** Opening DATA EXTRACTS block **
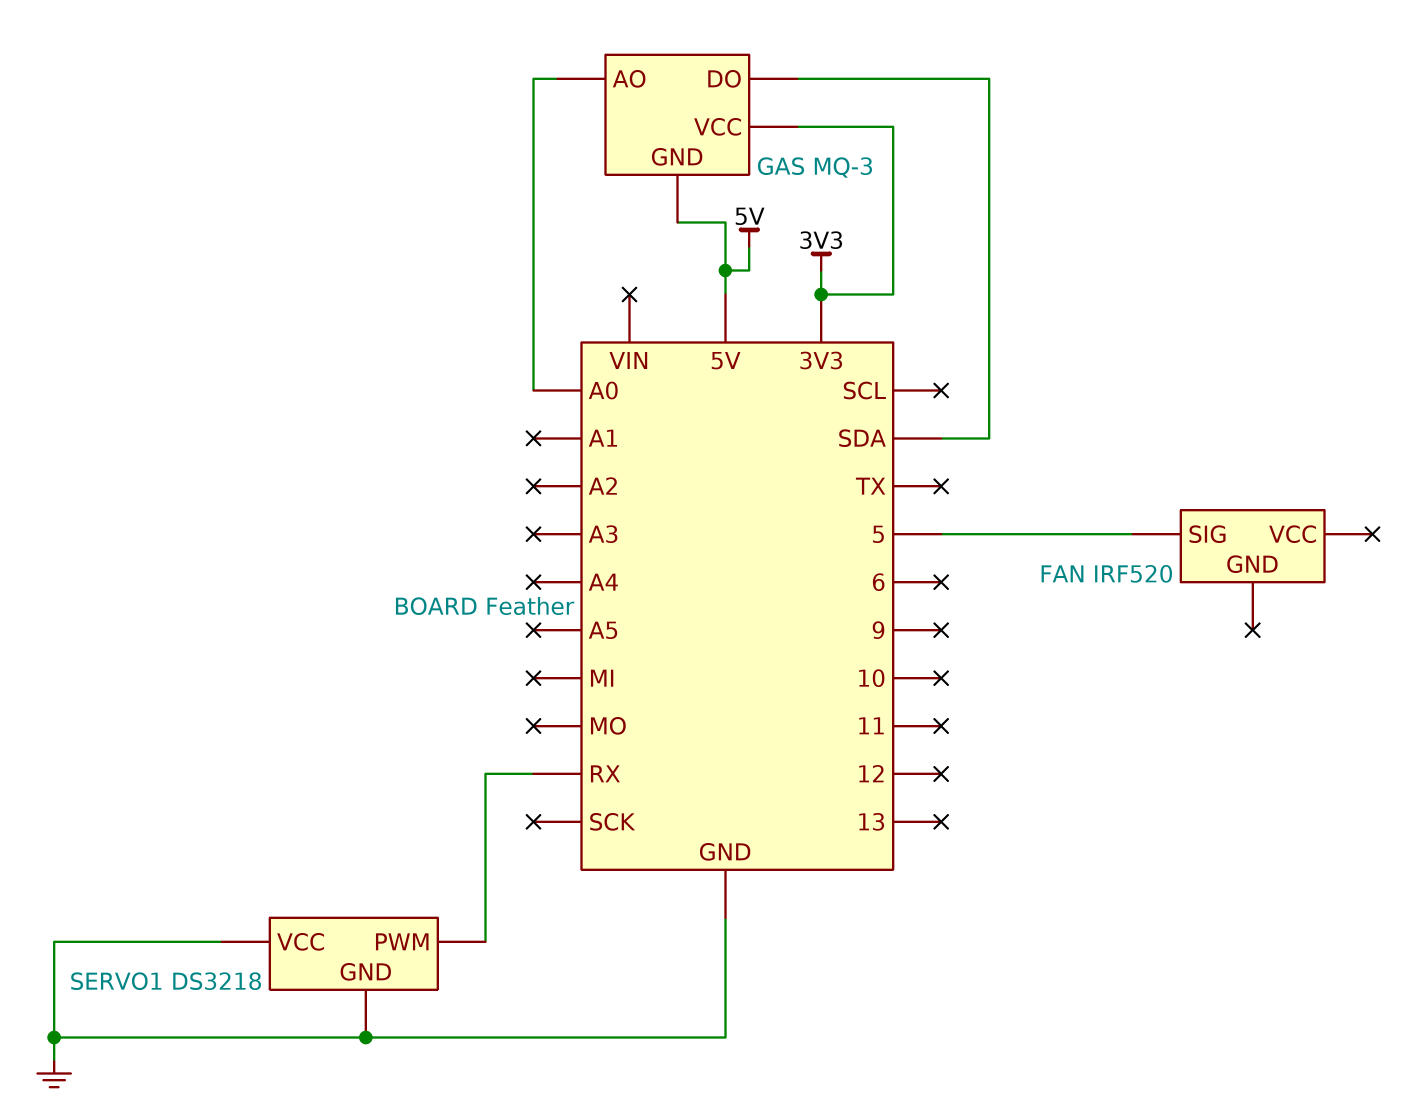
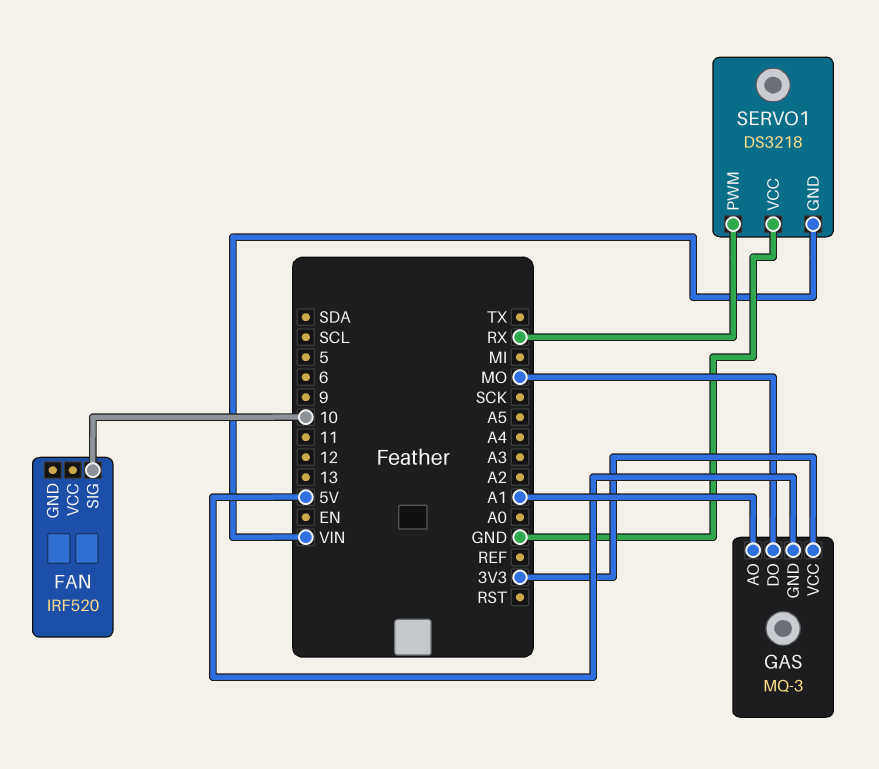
FAN pin SIG: 5 -> 10
GAS pin AO: A0 -> A1
GAS pin DO: SDA -> MO
SERVO1 pin GND: GND -> VIN

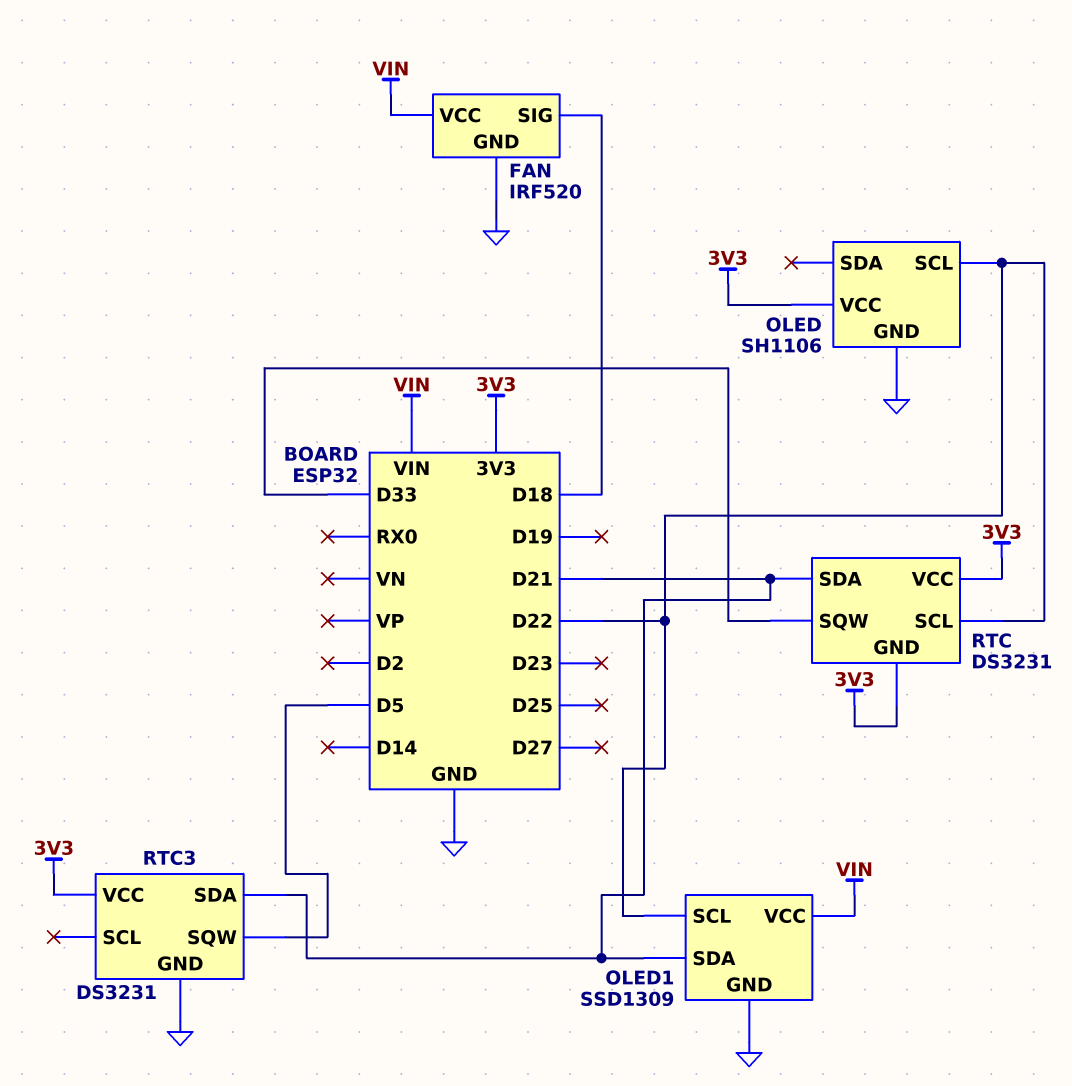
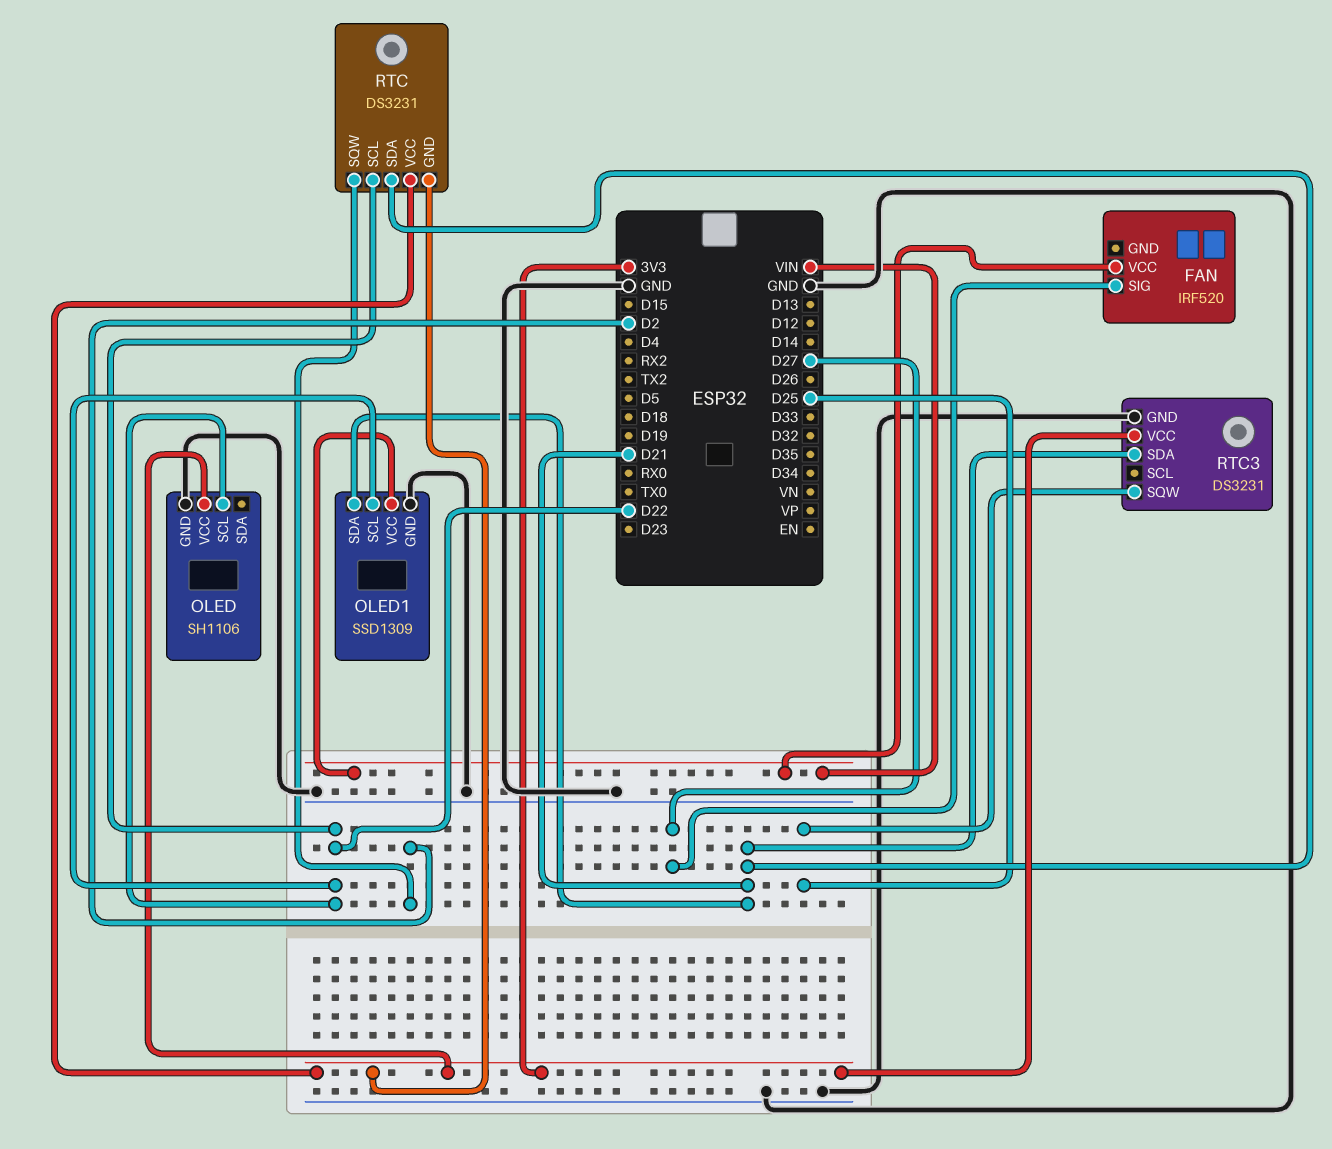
FAN pin GND: GND -> none
FAN pin SIG: D18 -> D27
RTC pin SQW: D33 -> D2
RTC3 pin SQW: D5 -> D25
** Closing DATA EXTRACTS block **
> **TASK BRIEF**
Your answer must be an exact copy of the records, free of images.

> **SOLVED EXERCISE**
FAN pin SIG: 5 -> 10
GAS pin AO: A0 -> A1
GAS pin DO: SDA -> MO
SERVO1 pin GND: GND -> VIN

FAN pin GND: GND -> none
FAN pin SIG: D18 -> D27
RTC pin SQW: D33 -> D2
RTC3 pin SQW: D5 -> D25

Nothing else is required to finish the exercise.